>>>

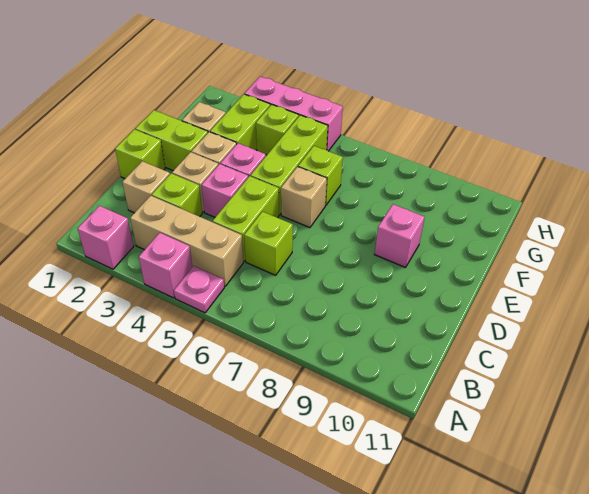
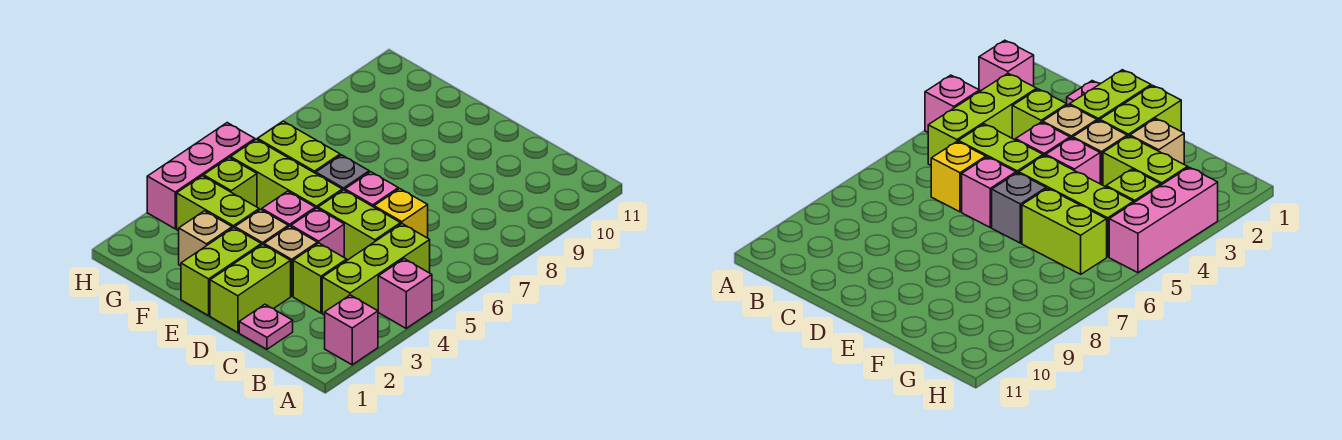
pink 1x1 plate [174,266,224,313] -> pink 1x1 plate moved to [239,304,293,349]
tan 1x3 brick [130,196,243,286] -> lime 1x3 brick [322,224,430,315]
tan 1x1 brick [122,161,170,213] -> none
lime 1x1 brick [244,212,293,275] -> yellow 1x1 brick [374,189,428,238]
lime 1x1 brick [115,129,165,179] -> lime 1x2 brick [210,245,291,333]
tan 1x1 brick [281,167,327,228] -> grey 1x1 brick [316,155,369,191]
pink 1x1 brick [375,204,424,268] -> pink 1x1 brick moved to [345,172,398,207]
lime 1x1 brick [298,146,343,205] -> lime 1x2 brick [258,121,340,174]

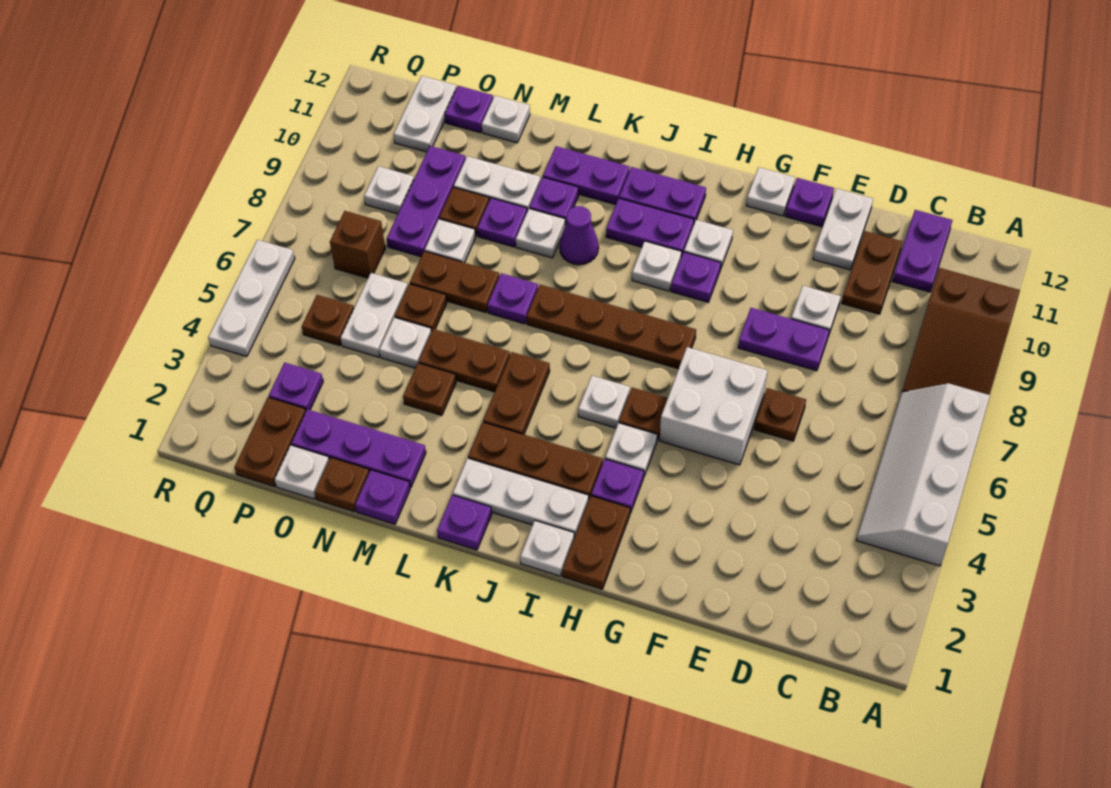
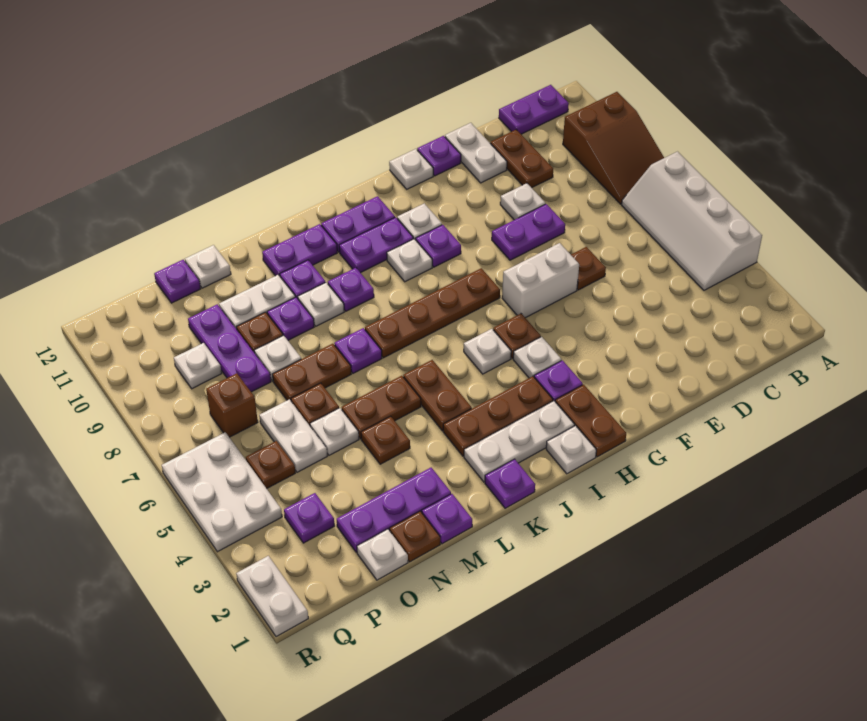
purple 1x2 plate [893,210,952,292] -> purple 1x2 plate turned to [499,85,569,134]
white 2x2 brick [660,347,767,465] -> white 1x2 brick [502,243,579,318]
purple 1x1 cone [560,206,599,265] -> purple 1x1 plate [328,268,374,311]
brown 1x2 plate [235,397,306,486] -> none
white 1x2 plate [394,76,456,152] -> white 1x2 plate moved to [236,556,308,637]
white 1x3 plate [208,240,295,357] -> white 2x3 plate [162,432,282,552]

<<<
>>>

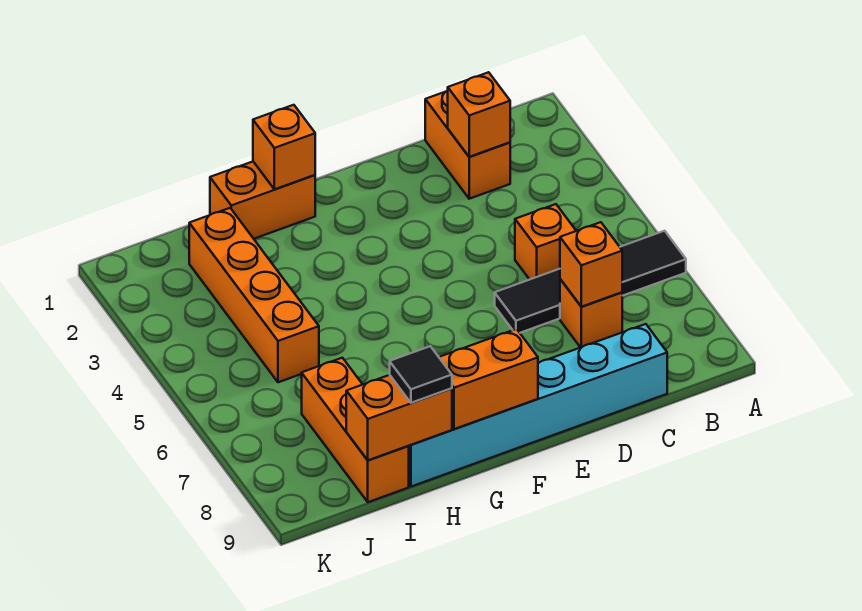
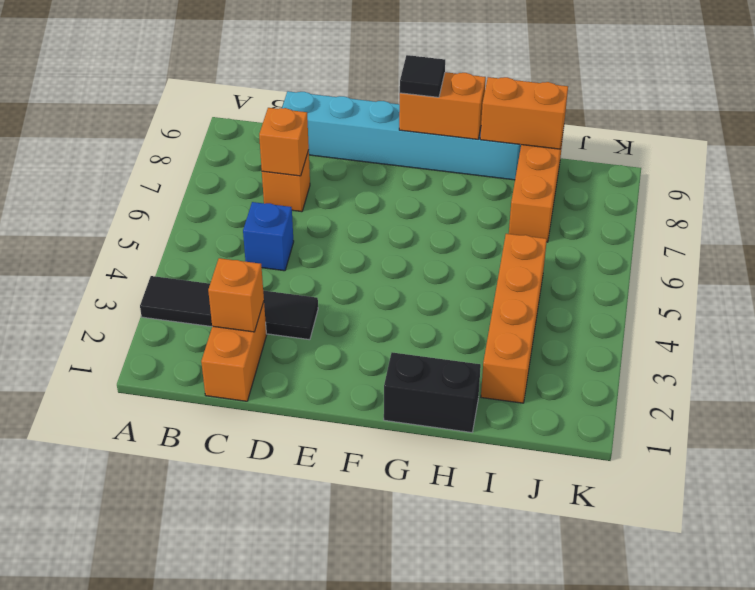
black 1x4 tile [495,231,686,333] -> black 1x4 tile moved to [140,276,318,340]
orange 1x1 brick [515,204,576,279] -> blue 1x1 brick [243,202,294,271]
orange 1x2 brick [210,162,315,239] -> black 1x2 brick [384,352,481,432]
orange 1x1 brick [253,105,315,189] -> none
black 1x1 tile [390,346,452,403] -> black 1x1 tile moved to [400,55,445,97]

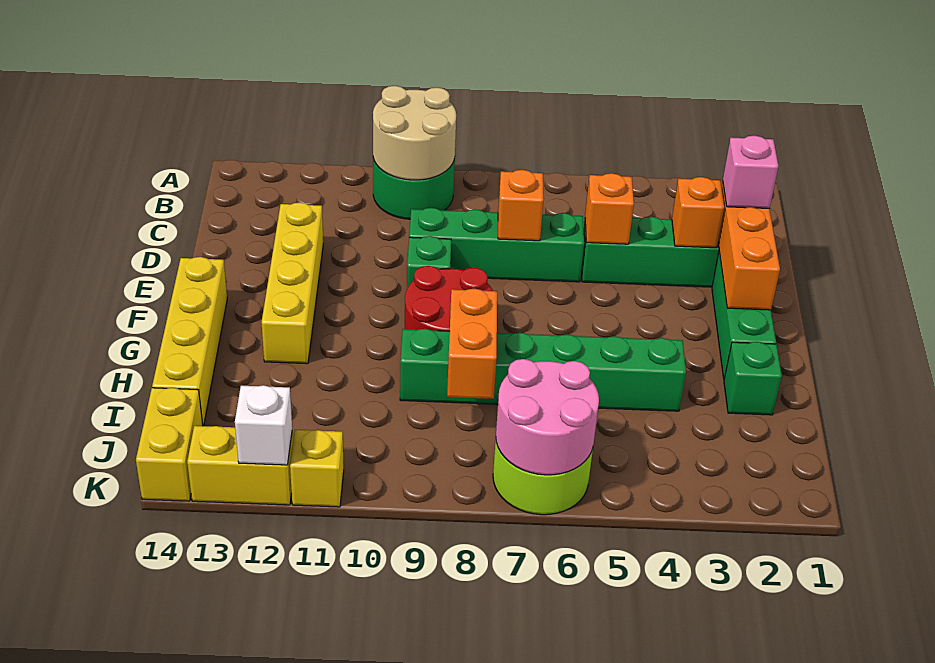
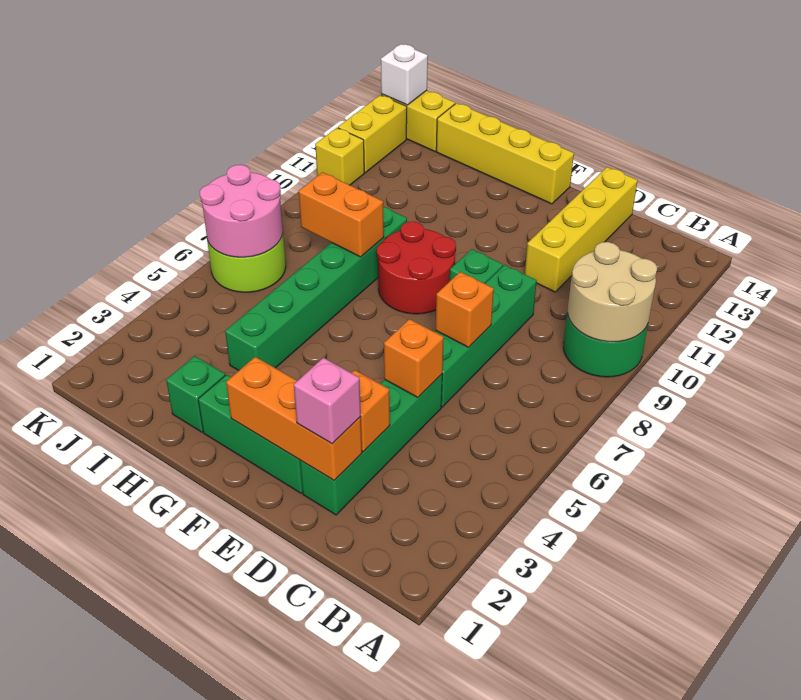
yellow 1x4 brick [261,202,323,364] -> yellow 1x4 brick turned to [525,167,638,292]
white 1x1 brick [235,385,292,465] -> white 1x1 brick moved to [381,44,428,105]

<<<

Copy out each line of the listing where the string "lime" appears.

tan 1x3 brick [130,196,243,286] -> lime 1x3 brick [322,224,430,315]
lime 1x1 brick [244,212,293,275] -> yellow 1x1 brick [374,189,428,238]
lime 1x1 brick [115,129,165,179] -> lime 1x2 brick [210,245,291,333]
lime 1x1 brick [298,146,343,205] -> lime 1x2 brick [258,121,340,174]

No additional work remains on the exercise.